- **Text and item location entries**
****************

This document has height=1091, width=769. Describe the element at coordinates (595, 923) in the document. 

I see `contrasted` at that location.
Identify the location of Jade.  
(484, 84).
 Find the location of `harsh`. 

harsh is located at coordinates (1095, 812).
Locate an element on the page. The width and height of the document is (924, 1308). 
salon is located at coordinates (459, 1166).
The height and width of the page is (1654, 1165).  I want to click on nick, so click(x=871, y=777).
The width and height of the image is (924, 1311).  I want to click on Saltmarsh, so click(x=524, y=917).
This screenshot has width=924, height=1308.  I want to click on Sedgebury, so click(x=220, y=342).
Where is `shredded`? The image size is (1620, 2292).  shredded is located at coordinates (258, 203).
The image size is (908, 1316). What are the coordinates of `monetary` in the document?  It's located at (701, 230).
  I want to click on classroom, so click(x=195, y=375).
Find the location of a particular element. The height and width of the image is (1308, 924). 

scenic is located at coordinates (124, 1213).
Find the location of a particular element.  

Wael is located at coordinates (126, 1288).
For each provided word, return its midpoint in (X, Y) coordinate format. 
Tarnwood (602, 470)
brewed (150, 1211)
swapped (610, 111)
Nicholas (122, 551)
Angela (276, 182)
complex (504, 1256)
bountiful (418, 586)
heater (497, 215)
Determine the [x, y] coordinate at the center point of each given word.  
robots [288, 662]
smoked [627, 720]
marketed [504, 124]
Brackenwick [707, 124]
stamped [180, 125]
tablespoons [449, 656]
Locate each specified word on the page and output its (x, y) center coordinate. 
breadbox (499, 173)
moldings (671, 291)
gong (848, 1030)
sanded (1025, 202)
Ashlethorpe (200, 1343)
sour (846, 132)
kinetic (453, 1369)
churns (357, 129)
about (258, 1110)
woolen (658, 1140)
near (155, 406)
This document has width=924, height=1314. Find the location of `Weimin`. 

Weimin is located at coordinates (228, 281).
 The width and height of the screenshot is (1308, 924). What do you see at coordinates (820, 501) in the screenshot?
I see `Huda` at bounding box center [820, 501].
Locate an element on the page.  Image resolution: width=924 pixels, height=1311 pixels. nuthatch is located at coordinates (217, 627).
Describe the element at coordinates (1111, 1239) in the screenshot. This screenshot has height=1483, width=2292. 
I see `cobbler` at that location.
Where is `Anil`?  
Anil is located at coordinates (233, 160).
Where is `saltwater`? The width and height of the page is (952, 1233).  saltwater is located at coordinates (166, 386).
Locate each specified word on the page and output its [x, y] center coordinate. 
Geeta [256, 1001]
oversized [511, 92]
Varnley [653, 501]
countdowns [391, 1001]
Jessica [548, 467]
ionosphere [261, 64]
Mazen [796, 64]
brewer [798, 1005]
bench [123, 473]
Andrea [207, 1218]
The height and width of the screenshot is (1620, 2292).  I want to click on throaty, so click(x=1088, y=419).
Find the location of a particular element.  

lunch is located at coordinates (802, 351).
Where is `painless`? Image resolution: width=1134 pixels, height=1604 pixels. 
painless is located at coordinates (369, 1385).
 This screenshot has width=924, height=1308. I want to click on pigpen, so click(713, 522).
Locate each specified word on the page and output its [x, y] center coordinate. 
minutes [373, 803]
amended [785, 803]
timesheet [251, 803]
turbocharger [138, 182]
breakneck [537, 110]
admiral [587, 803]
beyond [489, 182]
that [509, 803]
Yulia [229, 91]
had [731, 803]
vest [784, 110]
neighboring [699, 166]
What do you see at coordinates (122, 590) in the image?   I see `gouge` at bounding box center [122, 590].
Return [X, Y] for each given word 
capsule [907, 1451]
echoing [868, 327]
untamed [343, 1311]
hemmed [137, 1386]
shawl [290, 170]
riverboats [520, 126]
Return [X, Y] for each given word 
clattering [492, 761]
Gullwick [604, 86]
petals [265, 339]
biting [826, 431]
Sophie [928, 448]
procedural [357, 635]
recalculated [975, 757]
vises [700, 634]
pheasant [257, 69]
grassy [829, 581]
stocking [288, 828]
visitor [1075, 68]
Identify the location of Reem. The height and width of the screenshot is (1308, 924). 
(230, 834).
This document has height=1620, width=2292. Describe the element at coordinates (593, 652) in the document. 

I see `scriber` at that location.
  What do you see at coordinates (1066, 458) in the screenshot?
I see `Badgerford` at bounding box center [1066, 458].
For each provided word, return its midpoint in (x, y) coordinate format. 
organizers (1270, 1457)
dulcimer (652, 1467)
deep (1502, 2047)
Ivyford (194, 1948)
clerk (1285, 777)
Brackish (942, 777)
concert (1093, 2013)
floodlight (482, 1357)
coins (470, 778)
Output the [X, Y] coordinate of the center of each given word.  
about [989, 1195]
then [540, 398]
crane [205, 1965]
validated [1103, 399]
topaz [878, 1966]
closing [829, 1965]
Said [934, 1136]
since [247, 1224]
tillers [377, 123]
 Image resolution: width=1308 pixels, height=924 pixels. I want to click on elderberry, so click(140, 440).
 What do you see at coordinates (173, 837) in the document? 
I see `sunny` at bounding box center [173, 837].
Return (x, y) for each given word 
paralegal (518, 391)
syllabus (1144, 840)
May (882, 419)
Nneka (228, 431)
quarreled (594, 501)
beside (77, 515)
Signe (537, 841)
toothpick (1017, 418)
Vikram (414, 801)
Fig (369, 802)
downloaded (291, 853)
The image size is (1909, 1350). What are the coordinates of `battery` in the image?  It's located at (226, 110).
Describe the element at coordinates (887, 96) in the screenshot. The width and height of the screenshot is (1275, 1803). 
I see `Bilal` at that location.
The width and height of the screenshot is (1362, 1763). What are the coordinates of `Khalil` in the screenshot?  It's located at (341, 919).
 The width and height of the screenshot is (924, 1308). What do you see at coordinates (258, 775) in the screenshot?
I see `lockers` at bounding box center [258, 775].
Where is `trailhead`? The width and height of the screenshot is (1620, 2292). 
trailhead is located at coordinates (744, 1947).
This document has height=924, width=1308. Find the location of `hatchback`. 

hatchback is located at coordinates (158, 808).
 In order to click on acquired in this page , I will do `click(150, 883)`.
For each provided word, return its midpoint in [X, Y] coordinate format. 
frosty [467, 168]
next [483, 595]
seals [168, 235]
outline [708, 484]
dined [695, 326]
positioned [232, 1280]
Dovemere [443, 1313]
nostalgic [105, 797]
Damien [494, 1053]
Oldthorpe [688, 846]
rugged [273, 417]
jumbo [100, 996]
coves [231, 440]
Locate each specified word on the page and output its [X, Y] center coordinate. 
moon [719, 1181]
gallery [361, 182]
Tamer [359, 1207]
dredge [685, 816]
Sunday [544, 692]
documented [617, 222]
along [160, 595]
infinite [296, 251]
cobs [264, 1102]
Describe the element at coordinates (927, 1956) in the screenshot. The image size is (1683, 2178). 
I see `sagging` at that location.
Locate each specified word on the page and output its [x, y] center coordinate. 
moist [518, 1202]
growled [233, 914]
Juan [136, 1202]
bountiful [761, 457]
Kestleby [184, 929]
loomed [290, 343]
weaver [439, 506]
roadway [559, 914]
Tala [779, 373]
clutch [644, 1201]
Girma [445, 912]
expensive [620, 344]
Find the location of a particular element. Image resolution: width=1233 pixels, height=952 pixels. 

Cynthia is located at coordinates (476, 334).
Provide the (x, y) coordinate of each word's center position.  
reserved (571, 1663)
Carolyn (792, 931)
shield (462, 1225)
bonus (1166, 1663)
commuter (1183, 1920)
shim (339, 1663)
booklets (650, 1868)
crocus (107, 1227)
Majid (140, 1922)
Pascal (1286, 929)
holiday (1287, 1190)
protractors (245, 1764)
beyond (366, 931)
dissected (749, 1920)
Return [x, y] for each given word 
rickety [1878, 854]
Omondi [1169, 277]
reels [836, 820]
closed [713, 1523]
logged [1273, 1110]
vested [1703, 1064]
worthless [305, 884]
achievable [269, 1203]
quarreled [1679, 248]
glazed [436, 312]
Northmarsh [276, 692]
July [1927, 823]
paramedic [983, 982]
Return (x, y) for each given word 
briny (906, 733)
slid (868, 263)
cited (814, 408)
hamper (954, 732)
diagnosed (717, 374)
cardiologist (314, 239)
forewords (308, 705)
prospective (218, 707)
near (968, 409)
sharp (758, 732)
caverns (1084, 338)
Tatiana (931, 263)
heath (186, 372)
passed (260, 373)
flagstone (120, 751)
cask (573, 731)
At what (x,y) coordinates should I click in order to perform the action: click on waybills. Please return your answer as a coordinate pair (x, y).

****************

- **Task goal**
Return, unchanged, every line of the records from the very beginning down to and including the line that contains "scenic is located at coordinates (124, 1213).".

- **Reply**
This document has height=1091, width=769. Describe the element at coordinates (595, 923) in the document. 

I see `contrasted` at that location.
Identify the location of Jade.  
(484, 84).
 Find the location of `harsh`. 

harsh is located at coordinates (1095, 812).
Locate an element on the page. The width and height of the document is (924, 1308). 
salon is located at coordinates (459, 1166).
The height and width of the page is (1654, 1165).  I want to click on nick, so click(x=871, y=777).
The width and height of the image is (924, 1311).  I want to click on Saltmarsh, so click(x=524, y=917).
This screenshot has width=924, height=1308.  I want to click on Sedgebury, so click(x=220, y=342).
Where is `shredded`? The image size is (1620, 2292).  shredded is located at coordinates (258, 203).
The image size is (908, 1316). What are the coordinates of `monetary` in the document?  It's located at (701, 230).
  I want to click on classroom, so click(x=195, y=375).
Find the location of a particular element. The height and width of the image is (1308, 924). 

scenic is located at coordinates (124, 1213).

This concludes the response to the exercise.